_What the task requires:_ Lay out the rows below as a Markdown table with two columns, "No." for the row number and "Entry" for the line, skipping blank lines and leaving the pictures out.

[Start Information provided]

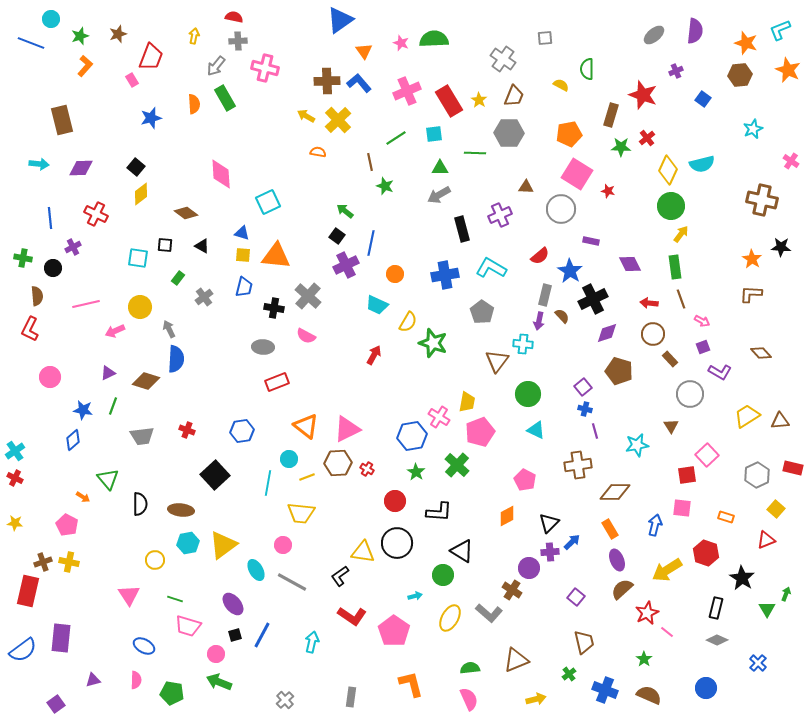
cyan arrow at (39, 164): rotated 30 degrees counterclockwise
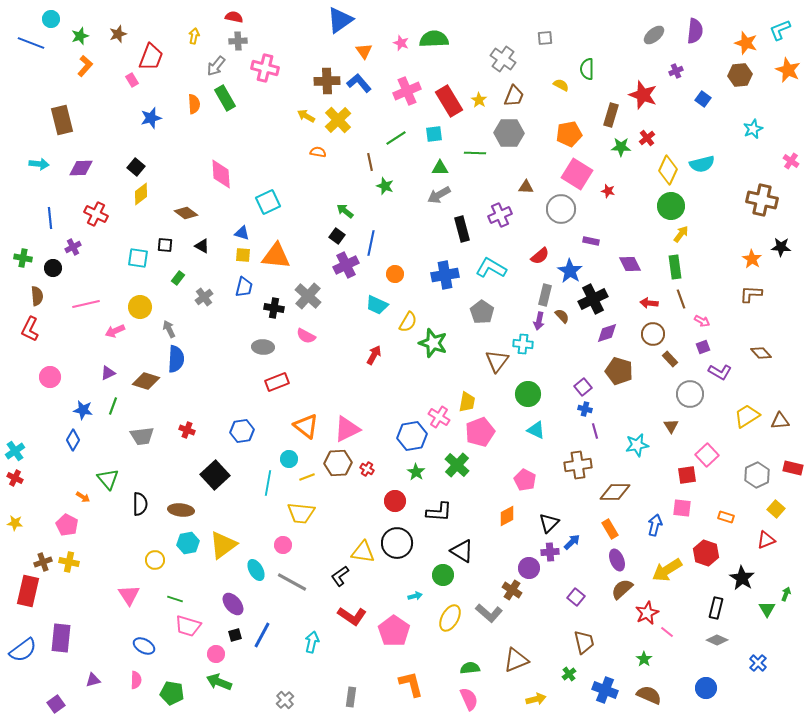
blue diamond at (73, 440): rotated 20 degrees counterclockwise
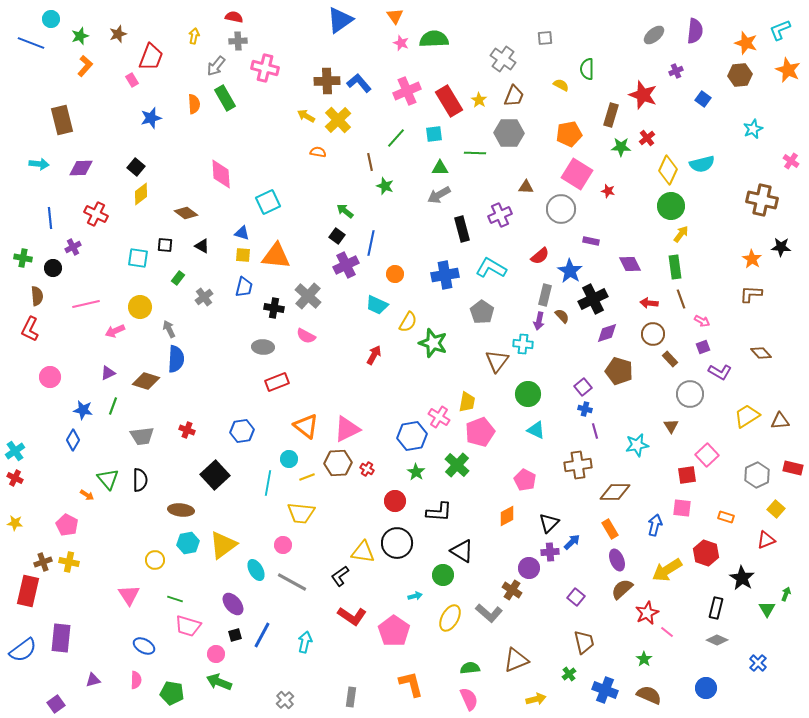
orange triangle at (364, 51): moved 31 px right, 35 px up
green line at (396, 138): rotated 15 degrees counterclockwise
orange arrow at (83, 497): moved 4 px right, 2 px up
black semicircle at (140, 504): moved 24 px up
cyan arrow at (312, 642): moved 7 px left
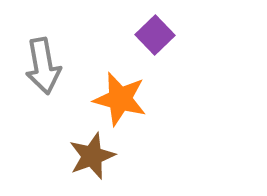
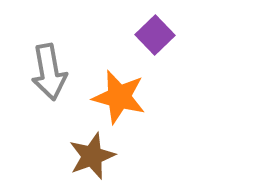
gray arrow: moved 6 px right, 6 px down
orange star: moved 1 px left, 2 px up
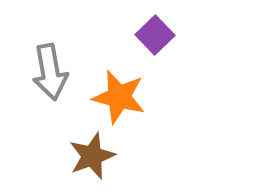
gray arrow: moved 1 px right
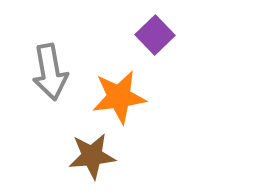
orange star: rotated 22 degrees counterclockwise
brown star: rotated 15 degrees clockwise
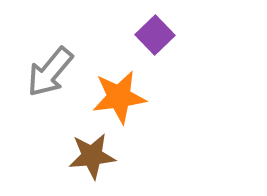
gray arrow: rotated 50 degrees clockwise
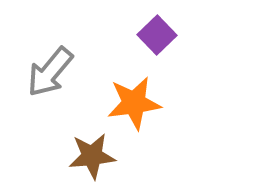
purple square: moved 2 px right
orange star: moved 15 px right, 6 px down
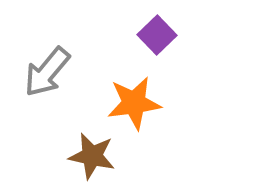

[End Information provided]

_Expected answer:_
| No. | Entry |
|---|---|
| 1 | cyan arrow at (39, 164): rotated 30 degrees counterclockwise |
| 2 | blue diamond at (73, 440): rotated 20 degrees counterclockwise |
| 3 | orange triangle at (364, 51): moved 31 px right, 35 px up |
| 4 | green line at (396, 138): rotated 15 degrees counterclockwise |
| 5 | orange arrow at (83, 497): moved 4 px right, 2 px up |
| 6 | black semicircle at (140, 504): moved 24 px up |
| 7 | cyan arrow at (312, 642): moved 7 px left |
| 8 | gray arrow: moved 6 px right, 6 px down |
| 9 | orange star: moved 1 px left, 2 px up |
| 10 | gray arrow: moved 1 px right |
| 11 | orange star: rotated 22 degrees counterclockwise |
| 12 | brown star: rotated 15 degrees clockwise |
| 13 | gray arrow: rotated 50 degrees clockwise |
| 14 | purple square: moved 2 px right |
| 15 | orange star: moved 15 px right, 6 px down |